### YOUR ASSIGNMENT
Using the data beneath this instruction, retype only the lines from the one that contains "(680, 180) = (493, 94): blue" down to the one that contains "(702, 288) = (486, 183): none -> blue candle", both included, exactly as they appear.

### DATASET

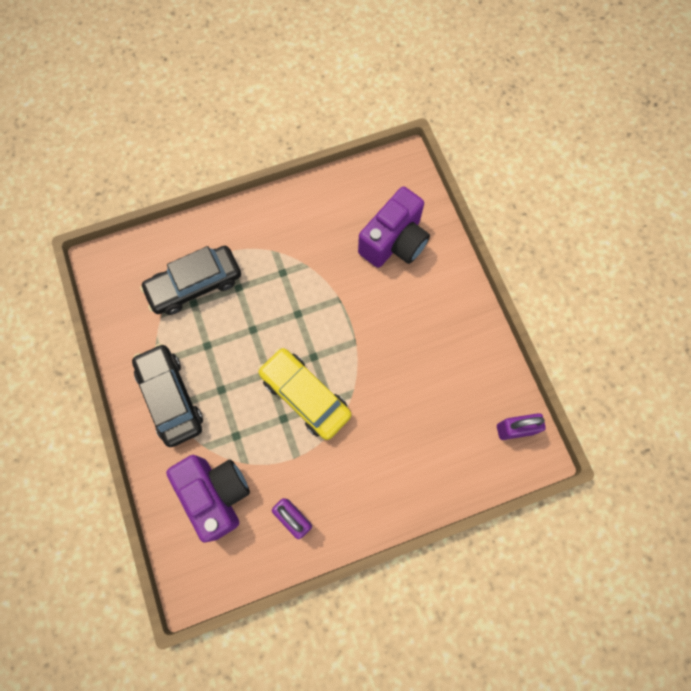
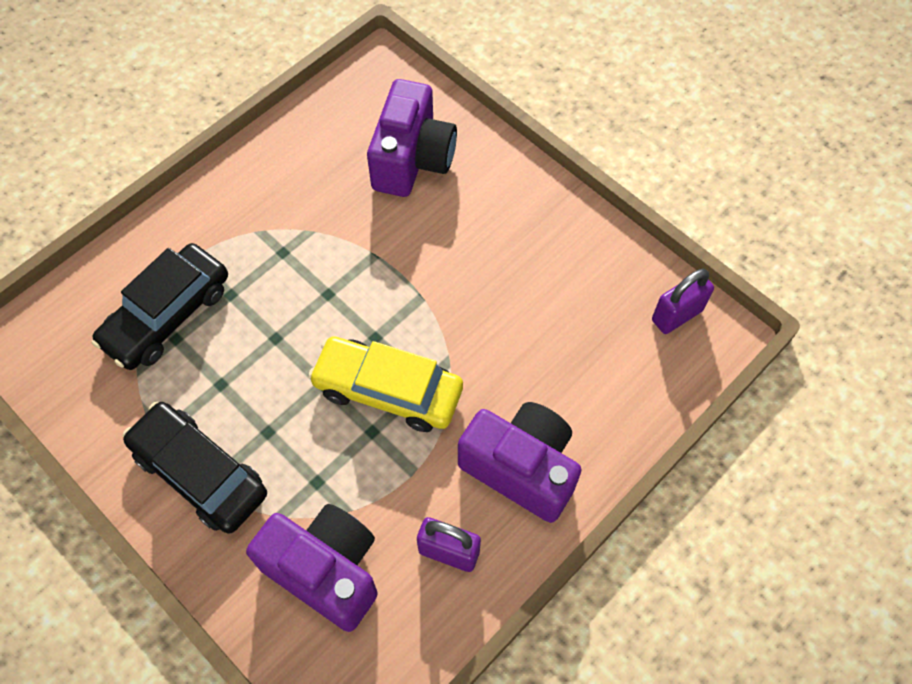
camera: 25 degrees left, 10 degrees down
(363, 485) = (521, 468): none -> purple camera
==
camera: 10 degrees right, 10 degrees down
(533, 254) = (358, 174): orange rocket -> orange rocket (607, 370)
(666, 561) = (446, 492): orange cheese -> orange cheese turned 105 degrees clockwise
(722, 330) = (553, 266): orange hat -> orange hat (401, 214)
--
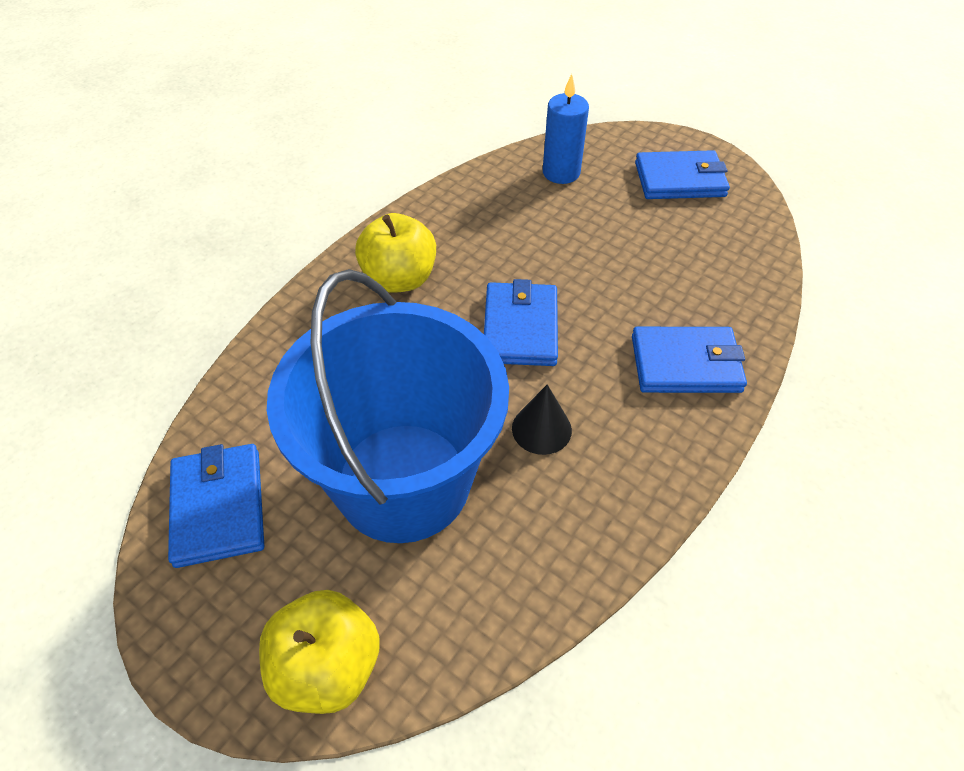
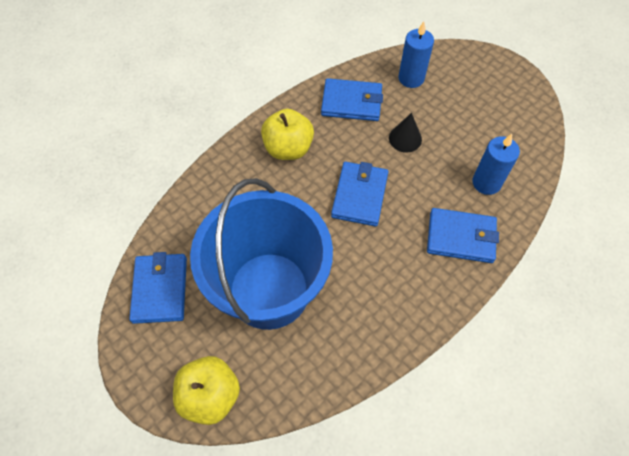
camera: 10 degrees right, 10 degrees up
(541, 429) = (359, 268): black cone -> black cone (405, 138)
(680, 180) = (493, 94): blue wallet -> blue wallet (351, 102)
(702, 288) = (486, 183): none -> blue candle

### EXERCISE RESULT
(680, 180) = (493, 94): blue wallet -> blue wallet (351, 102)
(702, 288) = (486, 183): none -> blue candle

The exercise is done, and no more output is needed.